*Problem requirements:*
The answer must be the lines from the one that holds "(246, 314) = (269, 263): pink" through the final line of the data, copied exactly, with no pictures.

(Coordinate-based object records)
>>>

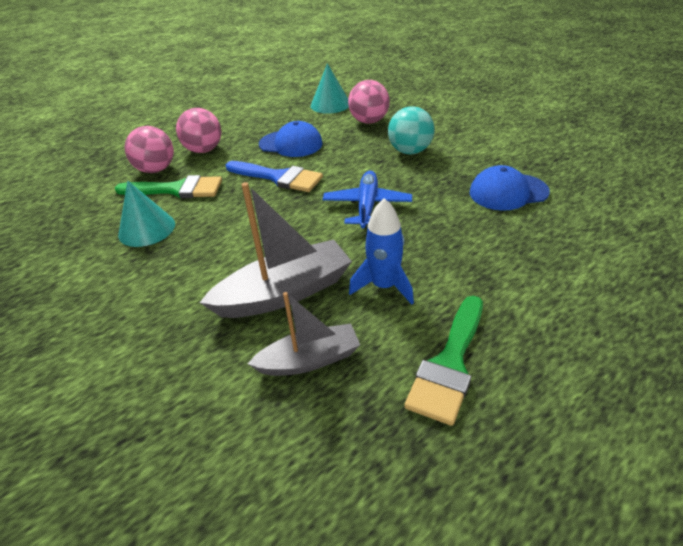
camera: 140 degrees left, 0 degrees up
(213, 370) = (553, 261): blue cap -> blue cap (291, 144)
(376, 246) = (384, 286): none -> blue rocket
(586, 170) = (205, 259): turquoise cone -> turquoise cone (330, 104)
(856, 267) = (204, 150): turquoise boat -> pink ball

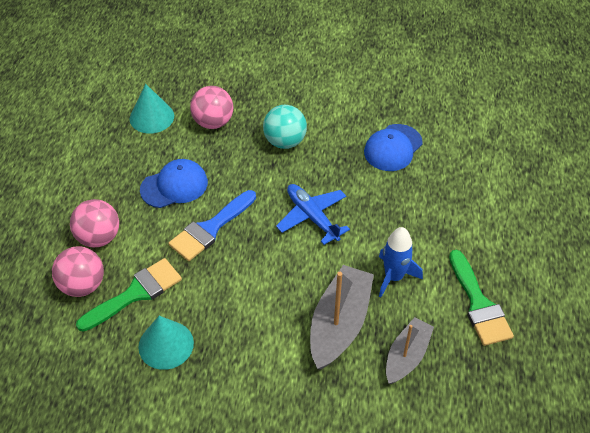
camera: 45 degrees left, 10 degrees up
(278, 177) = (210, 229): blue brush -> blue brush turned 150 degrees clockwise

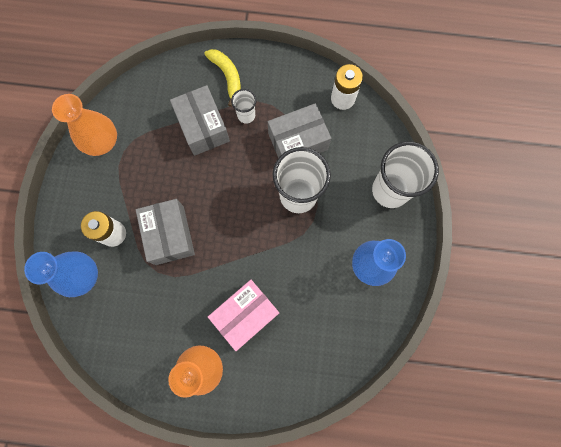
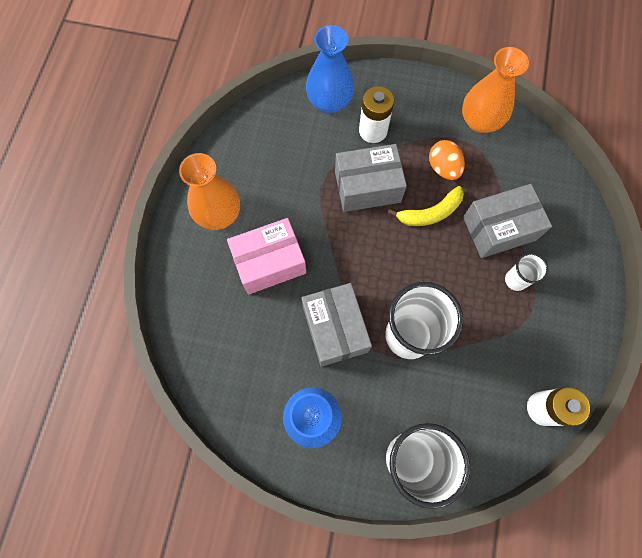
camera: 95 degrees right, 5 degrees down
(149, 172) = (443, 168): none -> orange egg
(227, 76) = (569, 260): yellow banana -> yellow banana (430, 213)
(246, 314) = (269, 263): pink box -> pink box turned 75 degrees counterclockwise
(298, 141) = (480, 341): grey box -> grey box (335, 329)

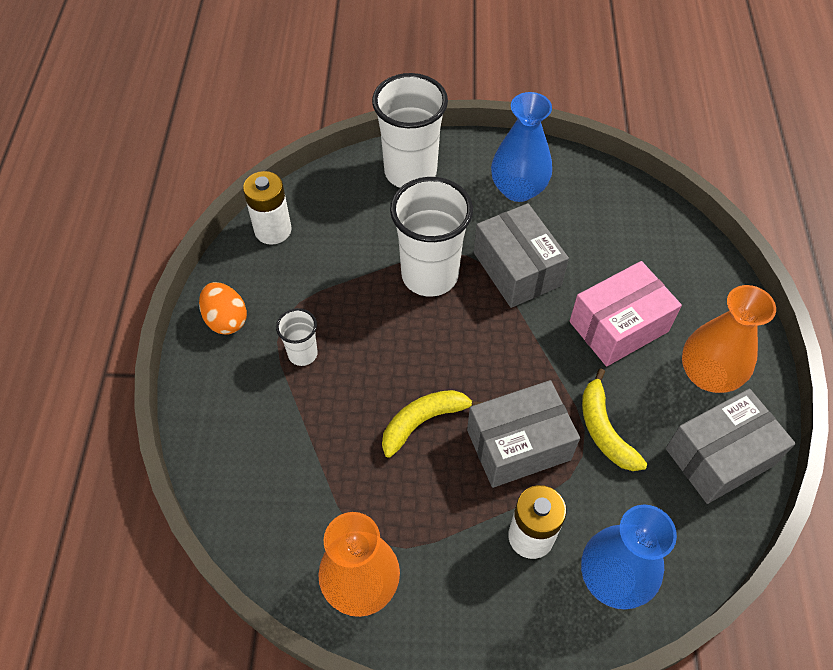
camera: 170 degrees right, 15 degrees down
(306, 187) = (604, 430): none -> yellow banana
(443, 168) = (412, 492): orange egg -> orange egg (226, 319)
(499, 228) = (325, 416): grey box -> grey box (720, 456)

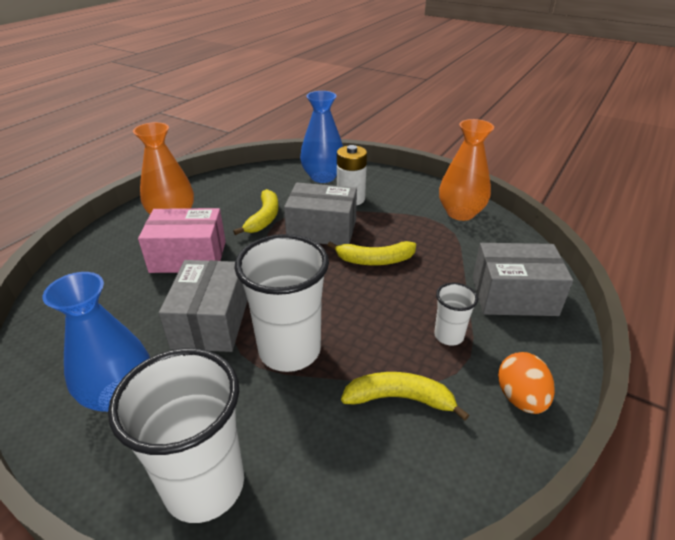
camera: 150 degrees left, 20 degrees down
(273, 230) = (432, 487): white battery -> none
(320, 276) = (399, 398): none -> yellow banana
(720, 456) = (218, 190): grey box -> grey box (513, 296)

<<<

*Solution for this task:*
(246, 314) = (269, 263): pink box -> pink box turned 75 degrees counterclockwise
(298, 141) = (480, 341): grey box -> grey box (335, 329)

camera: 170 degrees right, 15 degrees down
(306, 187) = (604, 430): none -> yellow banana
(443, 168) = (412, 492): orange egg -> orange egg (226, 319)
(499, 228) = (325, 416): grey box -> grey box (720, 456)

camera: 150 degrees left, 20 degrees down
(273, 230) = (432, 487): white battery -> none
(320, 276) = (399, 398): none -> yellow banana
(720, 456) = (218, 190): grey box -> grey box (513, 296)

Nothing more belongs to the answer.